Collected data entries
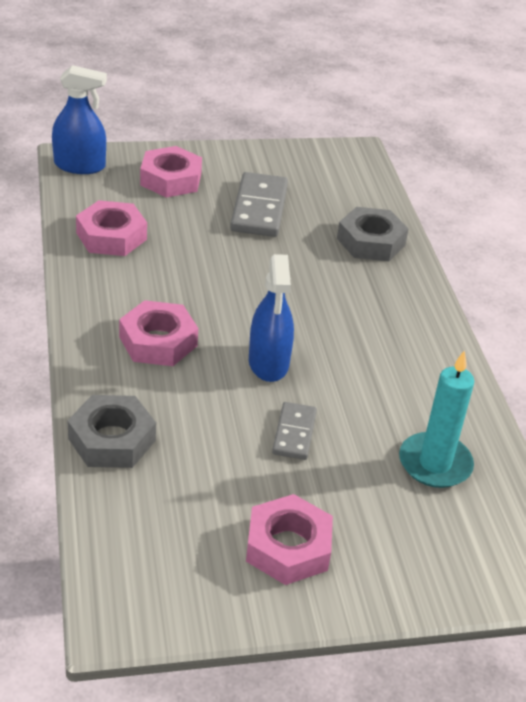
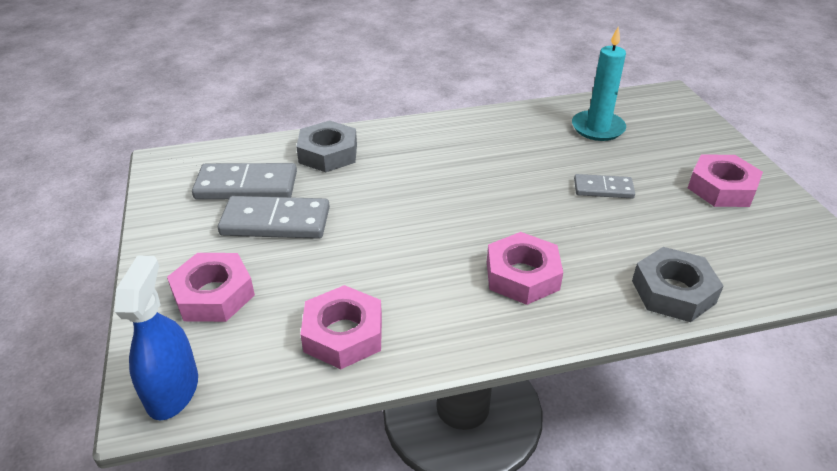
camera: 90 degrees left, 0 degrees up
(268, 363) = (524, 205): blue spray bottle -> none
(315, 194) = (246, 186): none -> grey domino

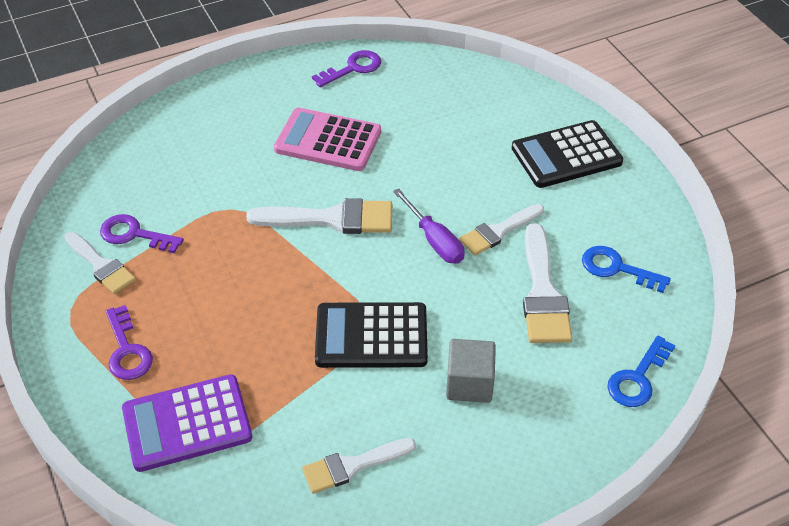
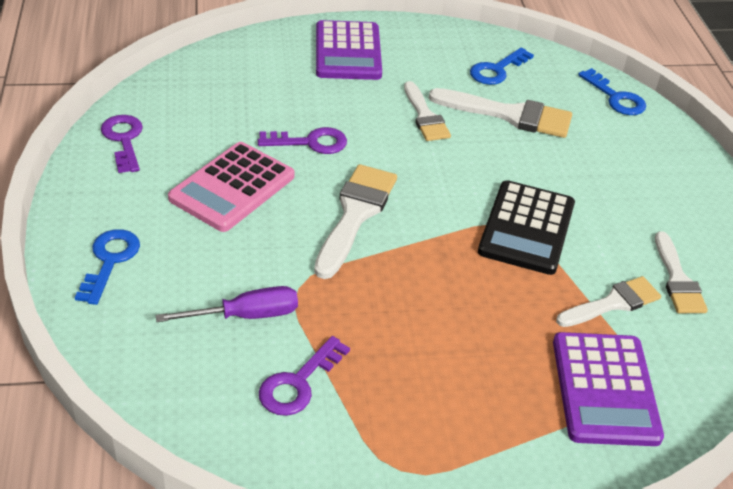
camera: 75 degrees left, 5 degrees down
(101, 265) = (337, 426): white brush -> white brush (613, 303)
(127, 350) = (487, 423): purple key -> purple key (310, 142)
(217, 107) = (110, 261): none -> blue key
(434, 240) = (419, 156): purple screwdriver -> purple screwdriver (246, 315)
(469, 383) = (599, 184): grey cube -> none
(566, 155) = (348, 52): black calculator -> purple calculator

# Work item:
The answer must be every line from the records above that contains "left".

# Task answer:
camera: 90 degrees left, 0 degrees up
camera: 75 degrees left, 5 degrees down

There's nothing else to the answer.